Supplied information ▸
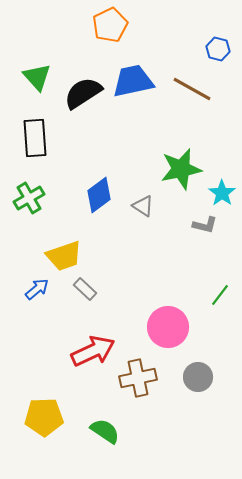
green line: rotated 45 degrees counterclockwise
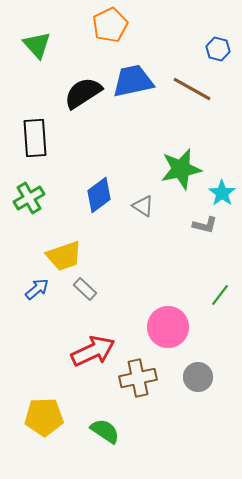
green triangle: moved 32 px up
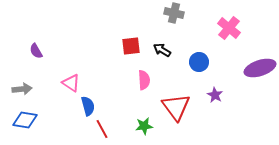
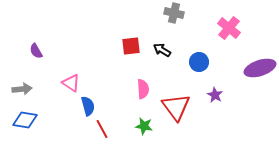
pink semicircle: moved 1 px left, 9 px down
green star: rotated 18 degrees clockwise
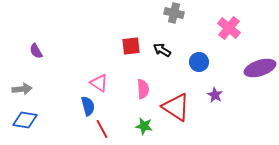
pink triangle: moved 28 px right
red triangle: rotated 20 degrees counterclockwise
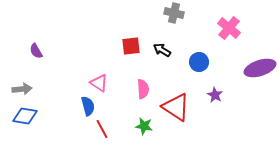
blue diamond: moved 4 px up
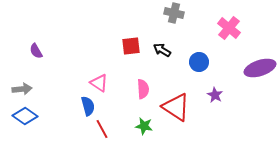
blue diamond: rotated 25 degrees clockwise
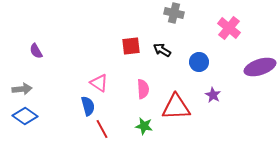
purple ellipse: moved 1 px up
purple star: moved 2 px left
red triangle: rotated 36 degrees counterclockwise
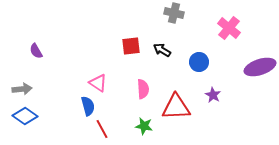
pink triangle: moved 1 px left
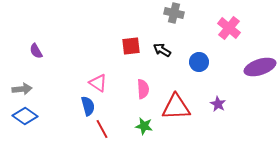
purple star: moved 5 px right, 9 px down
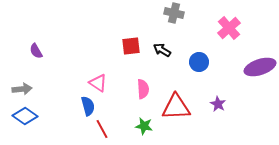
pink cross: rotated 10 degrees clockwise
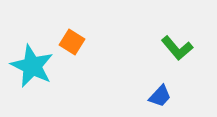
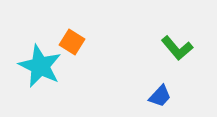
cyan star: moved 8 px right
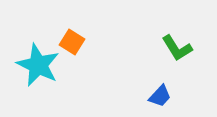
green L-shape: rotated 8 degrees clockwise
cyan star: moved 2 px left, 1 px up
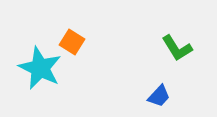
cyan star: moved 2 px right, 3 px down
blue trapezoid: moved 1 px left
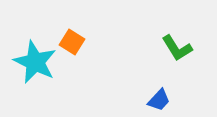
cyan star: moved 5 px left, 6 px up
blue trapezoid: moved 4 px down
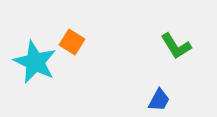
green L-shape: moved 1 px left, 2 px up
blue trapezoid: rotated 15 degrees counterclockwise
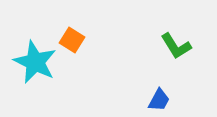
orange square: moved 2 px up
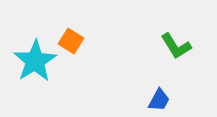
orange square: moved 1 px left, 1 px down
cyan star: moved 1 px up; rotated 15 degrees clockwise
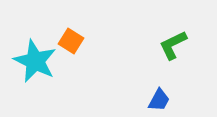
green L-shape: moved 3 px left, 1 px up; rotated 96 degrees clockwise
cyan star: rotated 15 degrees counterclockwise
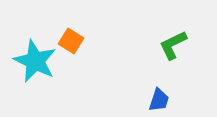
blue trapezoid: rotated 10 degrees counterclockwise
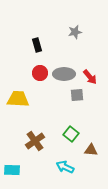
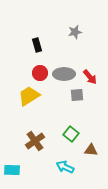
yellow trapezoid: moved 11 px right, 3 px up; rotated 35 degrees counterclockwise
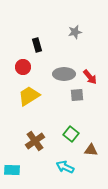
red circle: moved 17 px left, 6 px up
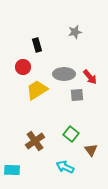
yellow trapezoid: moved 8 px right, 6 px up
brown triangle: rotated 48 degrees clockwise
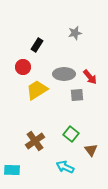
gray star: moved 1 px down
black rectangle: rotated 48 degrees clockwise
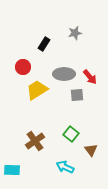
black rectangle: moved 7 px right, 1 px up
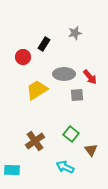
red circle: moved 10 px up
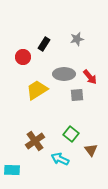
gray star: moved 2 px right, 6 px down
cyan arrow: moved 5 px left, 8 px up
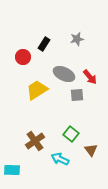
gray ellipse: rotated 25 degrees clockwise
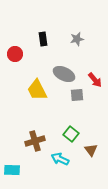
black rectangle: moved 1 px left, 5 px up; rotated 40 degrees counterclockwise
red circle: moved 8 px left, 3 px up
red arrow: moved 5 px right, 3 px down
yellow trapezoid: rotated 85 degrees counterclockwise
brown cross: rotated 18 degrees clockwise
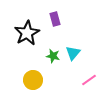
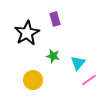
cyan triangle: moved 5 px right, 10 px down
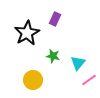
purple rectangle: rotated 40 degrees clockwise
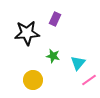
black star: rotated 25 degrees clockwise
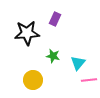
pink line: rotated 28 degrees clockwise
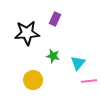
pink line: moved 1 px down
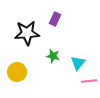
yellow circle: moved 16 px left, 8 px up
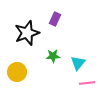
black star: rotated 15 degrees counterclockwise
green star: rotated 16 degrees counterclockwise
pink line: moved 2 px left, 2 px down
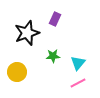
pink line: moved 9 px left; rotated 21 degrees counterclockwise
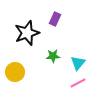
yellow circle: moved 2 px left
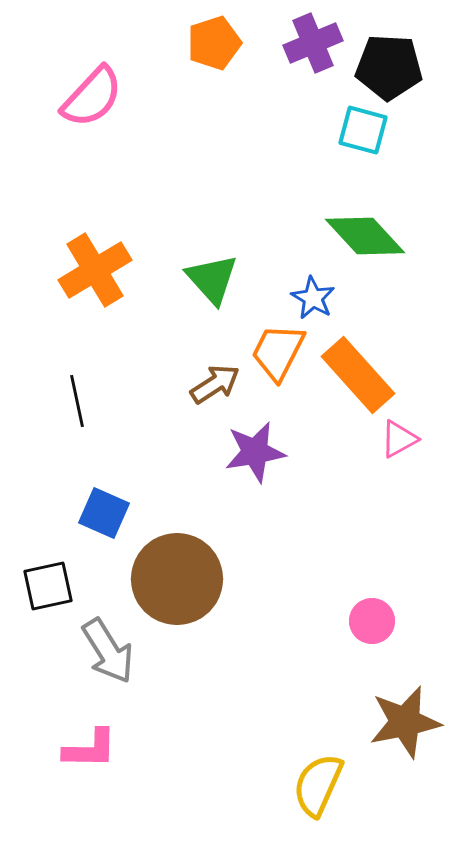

Instruction ▸ Rewrite every line of the material above, swapping "pink line" for "pink segment" wherever it occurs and changing nothing else. Leave out the picture lines.

Exercise output ▸
green line: rotated 45 degrees counterclockwise
green triangle: moved 32 px up
pink semicircle: moved 1 px left, 9 px down
green star: rotated 18 degrees clockwise
pink triangle: moved 28 px right
red triangle: rotated 20 degrees counterclockwise
blue diamond: moved 4 px up
blue diamond: rotated 25 degrees clockwise
purple ellipse: moved 1 px up
purple star: moved 2 px left
red triangle: rotated 36 degrees counterclockwise
pink triangle: moved 1 px left
purple star: moved 5 px right, 9 px down
pink cross: rotated 10 degrees clockwise
cyan star: moved 8 px right
green L-shape: rotated 8 degrees clockwise
cyan star: moved 2 px left, 1 px up
cyan star: moved 2 px right, 3 px down
blue trapezoid: moved 1 px left
cyan star: moved 5 px left, 6 px up
blue trapezoid: moved 4 px down
green L-shape: moved 1 px left, 2 px up
blue trapezoid: rotated 15 degrees counterclockwise
orange square: moved 2 px up
orange square: moved 1 px left, 1 px down
cyan star: moved 1 px up; rotated 15 degrees clockwise
green L-shape: moved 3 px left, 1 px up; rotated 96 degrees clockwise
cyan star: rotated 15 degrees counterclockwise
blue trapezoid: rotated 10 degrees counterclockwise
yellow trapezoid: moved 11 px right, 3 px up; rotated 35 degrees counterclockwise
red circle: moved 17 px left, 6 px up
yellow trapezoid: moved 8 px right, 6 px up
brown triangle: rotated 48 degrees clockwise
gray star: moved 1 px down
black rectangle: rotated 48 degrees clockwise
black rectangle: moved 7 px right, 1 px up
red circle: moved 10 px up
gray star: moved 2 px right, 6 px down
cyan arrow: moved 5 px left, 8 px up
gray ellipse: rotated 25 degrees clockwise
black rectangle: moved 1 px left, 5 px up; rotated 40 degrees counterclockwise
red circle: moved 8 px left, 3 px up
red arrow: moved 5 px right, 3 px down
yellow trapezoid: rotated 85 degrees counterclockwise
brown cross: rotated 18 degrees clockwise
cyan triangle: moved 5 px right, 10 px down
purple rectangle: rotated 40 degrees clockwise
black star: rotated 25 degrees clockwise
pink segment: rotated 28 degrees clockwise
pink segment: moved 1 px down
yellow circle: moved 16 px left, 8 px up
black star: rotated 15 degrees counterclockwise
green star: rotated 16 degrees counterclockwise
pink segment: moved 2 px left, 2 px down
pink segment: moved 9 px left; rotated 21 degrees counterclockwise
yellow circle: moved 2 px left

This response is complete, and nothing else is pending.